EXERCISE DATA =
--- START ---

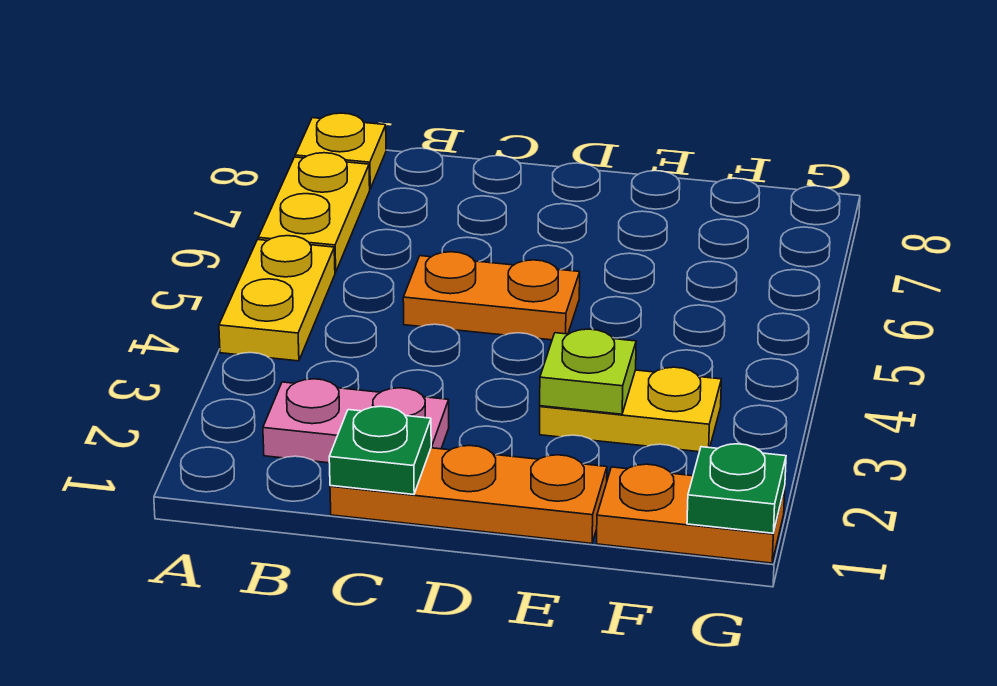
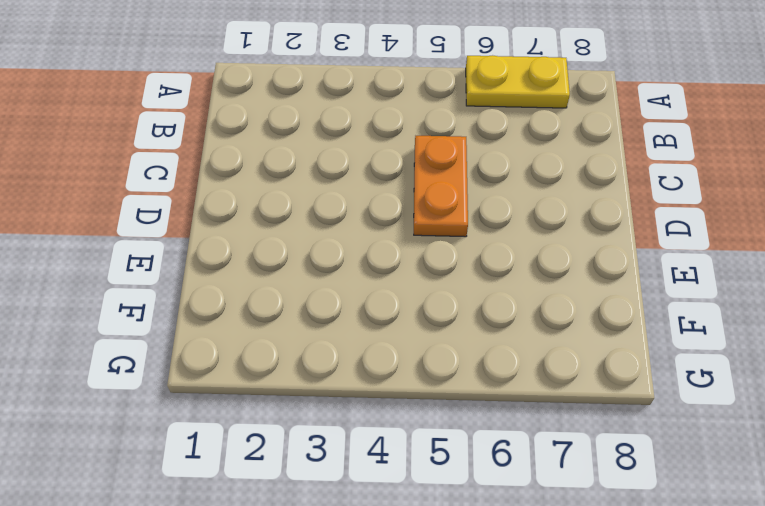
none -> yellow plate A4:A5 level 1
none -> yellow plate A8 level 1

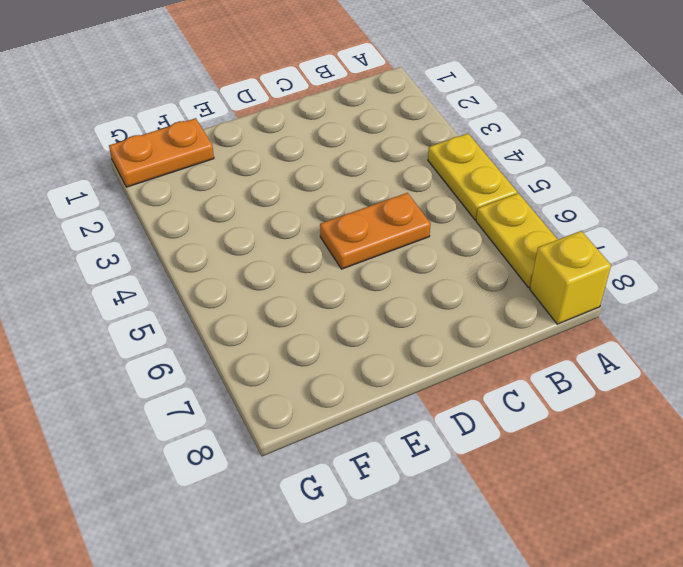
yellow brick A8 level 1 -> yellow plate A8 level 1
none -> pink plate B2:C2 level 1
none -> orange plate C1:E1 level 1

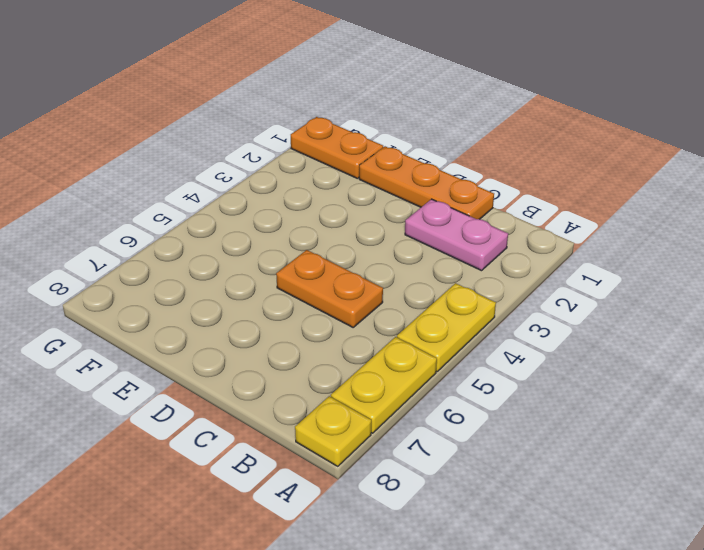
none -> yellow plate E3:F3 level 1
none -> green plate C1 level 2

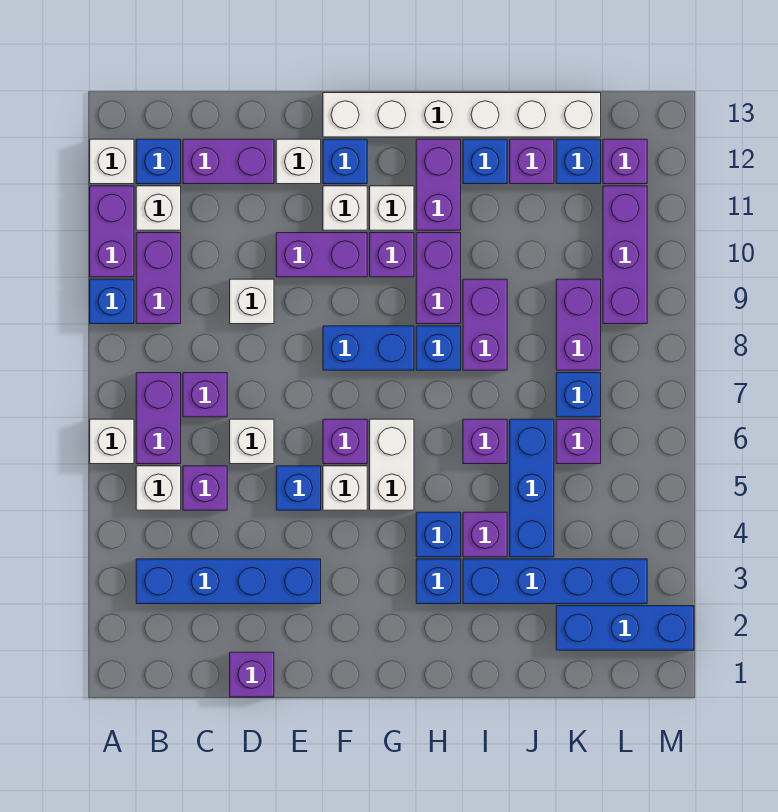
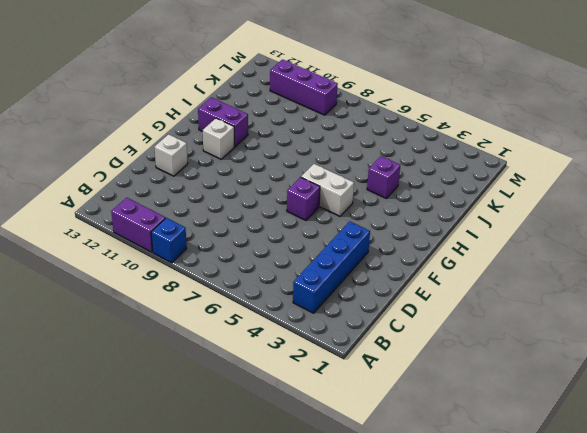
none -> white brick A6 level 1
none -> white brick A12 level 1
none -> white brick B5 level 1
none -> purple brick B6:B7 level 1

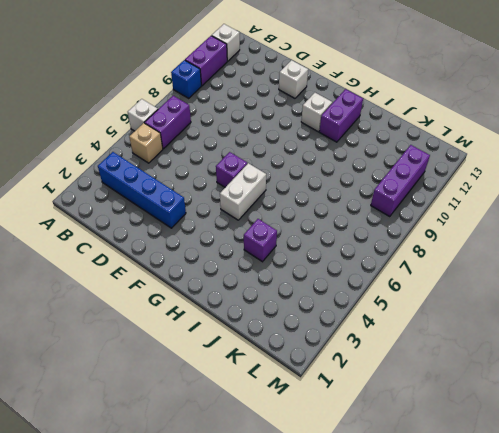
tan brick B5 level 1 -> white brick B5 level 1
none -> purple brick B9:B10 level 1
none -> white brick B11 level 1
none -> blue brick B12 level 1
none -> purple brick C5 level 1

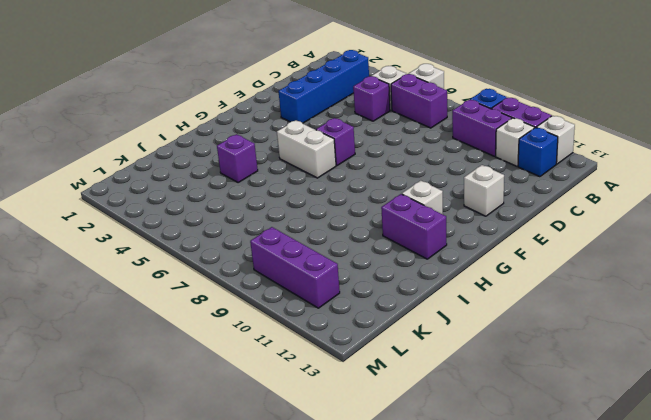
none -> purple brick C7 level 1
none -> purple brick C12:D12 level 1
none -> purple brick D1 level 1
none -> white brick D6 level 1

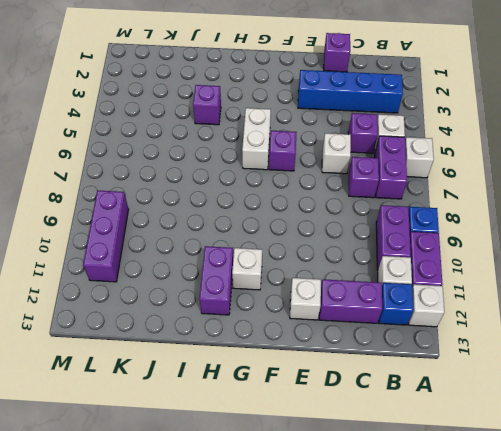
none -> white brick D9 level 1
none -> blue brick E5 level 1
none -> purple brick E10:F10 level 1
none -> white brick F5 level 1

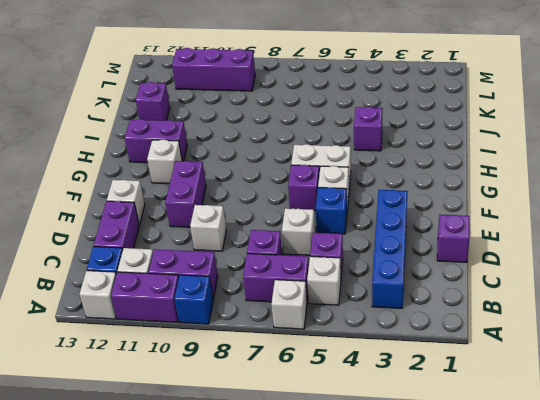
none -> blue brick F8:G8 level 1
none -> white brick F11 level 1
none -> blue brick F12 level 1
none -> white brick F13:K13 level 1

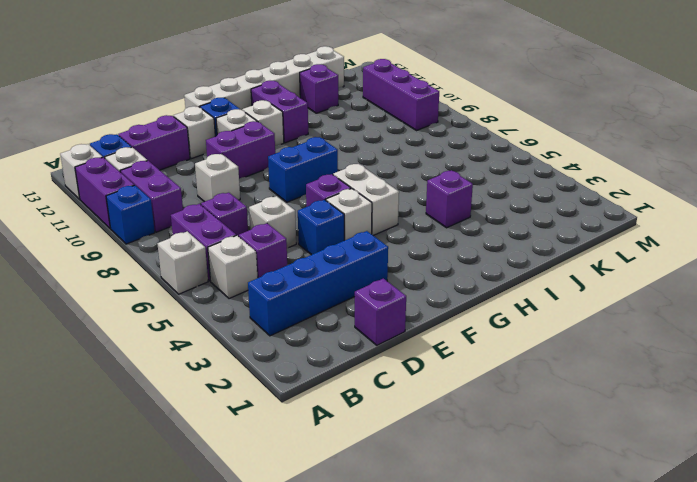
none -> purple brick G10 level 1
none -> blue brick H3 level 1
none -> blue brick H4 level 1
none -> blue brick H8 level 1

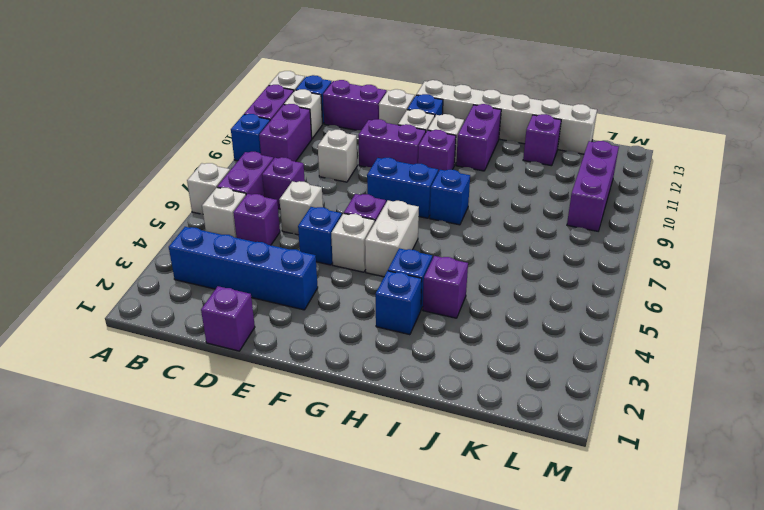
none -> purple brick H9:H10 level 1
none -> blue brick I3:L3 level 1
none -> purple brick I6 level 1
none -> purple brick I8:I9 level 1

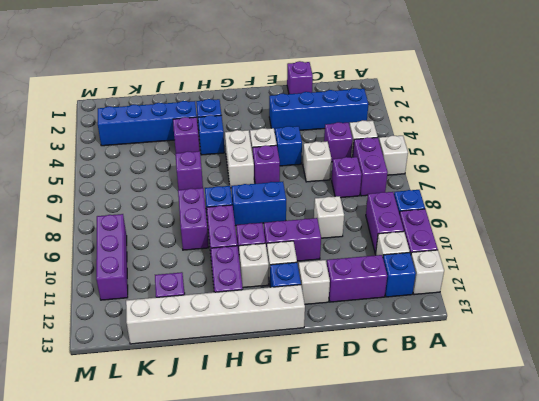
none -> blue brick I12 level 1
none -> blue brick J4:J6 level 1
none -> blue brick K2:M2 level 1
none -> purple brick K6 level 1

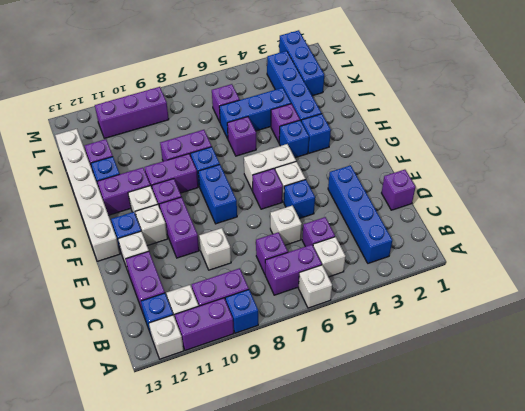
none -> blue brick K7 level 1
none -> purple brick K8:K9 level 1
none -> blue brick K12 level 1
none -> purple brick L12 level 1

--- END ---

Reproduce each entry precisely. Leave the pictures out.

REPLY TO THE EXERCISE =
none -> yellow plate A4:A5 level 1
none -> yellow plate A8 level 1

yellow brick A8 level 1 -> yellow plate A8 level 1
none -> pink plate B2:C2 level 1
none -> orange plate C1:E1 level 1

none -> yellow plate E3:F3 level 1
none -> green plate C1 level 2

none -> white brick A6 level 1
none -> white brick A12 level 1
none -> white brick B5 level 1
none -> purple brick B6:B7 level 1

tan brick B5 level 1 -> white brick B5 level 1
none -> purple brick B9:B10 level 1
none -> white brick B11 level 1
none -> blue brick B12 level 1
none -> purple brick C5 level 1

none -> purple brick C7 level 1
none -> purple brick C12:D12 level 1
none -> purple brick D1 level 1
none -> white brick D6 level 1

none -> white brick D9 level 1
none -> blue brick E5 level 1
none -> purple brick E10:F10 level 1
none -> white brick F5 level 1

none -> blue brick F8:G8 level 1
none -> white brick F11 level 1
none -> blue brick F12 level 1
none -> white brick F13:K13 level 1

none -> purple brick G10 level 1
none -> blue brick H3 level 1
none -> blue brick H4 level 1
none -> blue brick H8 level 1

none -> purple brick H9:H10 level 1
none -> blue brick I3:L3 level 1
none -> purple brick I6 level 1
none -> purple brick I8:I9 level 1

none -> blue brick I12 level 1
none -> blue brick J4:J6 level 1
none -> blue brick K2:M2 level 1
none -> purple brick K6 level 1

none -> blue brick K7 level 1
none -> purple brick K8:K9 level 1
none -> blue brick K12 level 1
none -> purple brick L12 level 1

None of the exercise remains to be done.